Each line of the data that mentions the string "before" needs to be identified and copied.
◆ ◆ ◆ ◆ ◆ ◆ ◆
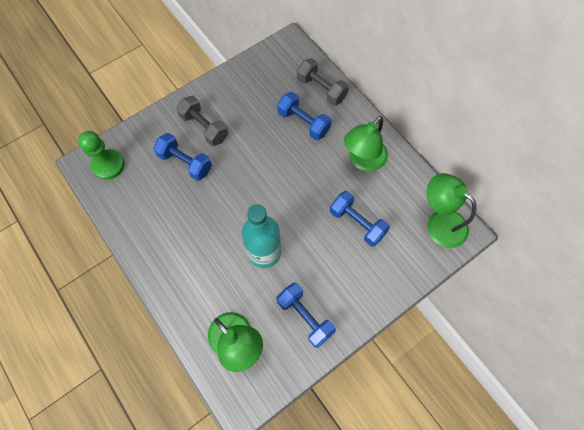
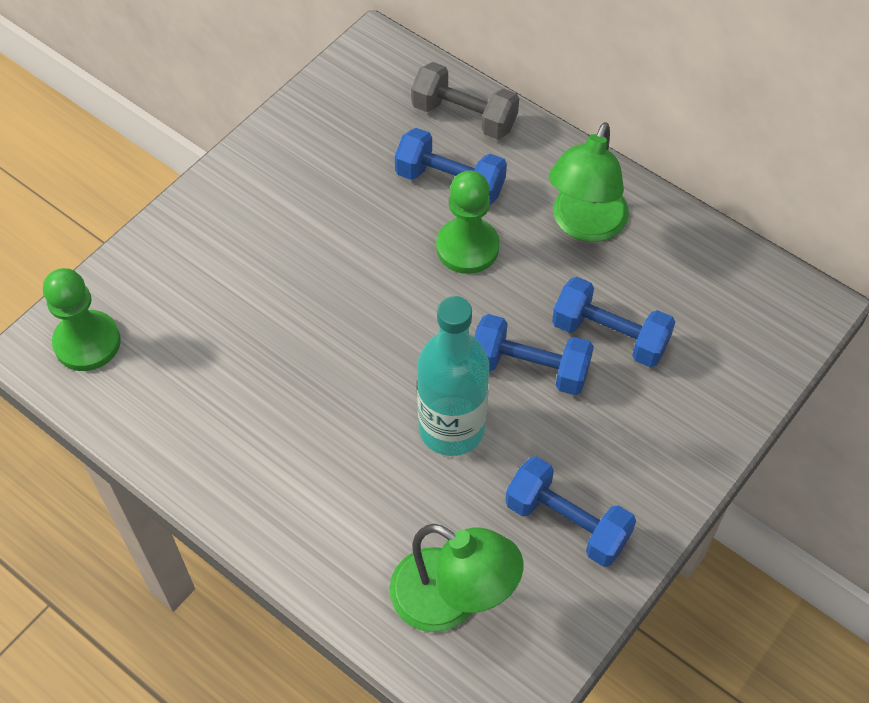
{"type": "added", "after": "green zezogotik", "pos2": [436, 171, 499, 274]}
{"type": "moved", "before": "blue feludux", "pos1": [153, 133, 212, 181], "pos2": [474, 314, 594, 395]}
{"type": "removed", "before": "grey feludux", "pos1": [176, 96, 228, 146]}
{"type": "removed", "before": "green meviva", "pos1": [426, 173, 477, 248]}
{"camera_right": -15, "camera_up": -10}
◆ ◆ ◆ ◆ ◆ ◆ ◆
### Reply to the exercise
{"type": "moved", "before": "blue feludux", "pos1": [153, 133, 212, 181], "pos2": [474, 314, 594, 395]}
{"type": "removed", "before": "grey feludux", "pos1": [176, 96, 228, 146]}
{"type": "removed", "before": "green meviva", "pos1": [426, 173, 477, 248]}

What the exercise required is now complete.